Stored records:
———

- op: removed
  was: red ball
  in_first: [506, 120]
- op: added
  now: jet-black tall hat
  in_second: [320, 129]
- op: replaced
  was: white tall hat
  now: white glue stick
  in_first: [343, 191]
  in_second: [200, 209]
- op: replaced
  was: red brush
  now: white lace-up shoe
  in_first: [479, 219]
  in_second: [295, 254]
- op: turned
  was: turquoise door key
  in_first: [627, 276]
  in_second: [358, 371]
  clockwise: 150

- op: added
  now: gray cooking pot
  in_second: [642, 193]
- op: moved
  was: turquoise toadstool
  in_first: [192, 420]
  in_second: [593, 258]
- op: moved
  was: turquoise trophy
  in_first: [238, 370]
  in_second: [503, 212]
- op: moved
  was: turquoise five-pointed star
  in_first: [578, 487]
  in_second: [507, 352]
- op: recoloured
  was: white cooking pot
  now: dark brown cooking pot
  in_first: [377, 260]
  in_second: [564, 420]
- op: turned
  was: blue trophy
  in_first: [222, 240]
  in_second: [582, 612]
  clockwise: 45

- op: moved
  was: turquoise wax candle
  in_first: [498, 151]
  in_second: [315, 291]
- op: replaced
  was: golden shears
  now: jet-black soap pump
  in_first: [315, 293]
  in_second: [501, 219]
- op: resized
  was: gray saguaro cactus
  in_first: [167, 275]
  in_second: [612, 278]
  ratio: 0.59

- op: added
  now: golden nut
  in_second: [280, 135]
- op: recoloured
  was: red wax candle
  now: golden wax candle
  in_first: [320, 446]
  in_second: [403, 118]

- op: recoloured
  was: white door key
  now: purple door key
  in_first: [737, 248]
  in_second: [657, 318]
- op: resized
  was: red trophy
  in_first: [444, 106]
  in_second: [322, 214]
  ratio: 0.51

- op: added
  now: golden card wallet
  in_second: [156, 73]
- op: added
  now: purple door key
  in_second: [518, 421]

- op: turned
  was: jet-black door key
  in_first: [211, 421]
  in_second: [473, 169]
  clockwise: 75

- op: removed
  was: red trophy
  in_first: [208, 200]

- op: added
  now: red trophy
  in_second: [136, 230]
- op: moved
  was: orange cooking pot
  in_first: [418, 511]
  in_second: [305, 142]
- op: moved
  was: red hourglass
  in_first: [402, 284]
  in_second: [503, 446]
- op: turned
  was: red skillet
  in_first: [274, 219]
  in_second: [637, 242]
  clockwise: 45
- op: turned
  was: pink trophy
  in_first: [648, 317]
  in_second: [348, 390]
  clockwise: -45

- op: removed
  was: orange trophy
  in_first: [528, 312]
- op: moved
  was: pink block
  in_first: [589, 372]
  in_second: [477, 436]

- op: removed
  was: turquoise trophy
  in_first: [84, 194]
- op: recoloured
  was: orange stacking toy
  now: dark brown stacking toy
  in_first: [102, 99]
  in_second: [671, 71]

———

DESCRIPTION OF THE TASK: Lines from the top of the entries through the line with "in_second: [358, 371]" are to be transcribed exactly, and nothing more.

TASK RESULT:
- op: removed
  was: red ball
  in_first: [506, 120]
- op: added
  now: jet-black tall hat
  in_second: [320, 129]
- op: replaced
  was: white tall hat
  now: white glue stick
  in_first: [343, 191]
  in_second: [200, 209]
- op: replaced
  was: red brush
  now: white lace-up shoe
  in_first: [479, 219]
  in_second: [295, 254]
- op: turned
  was: turquoise door key
  in_first: [627, 276]
  in_second: [358, 371]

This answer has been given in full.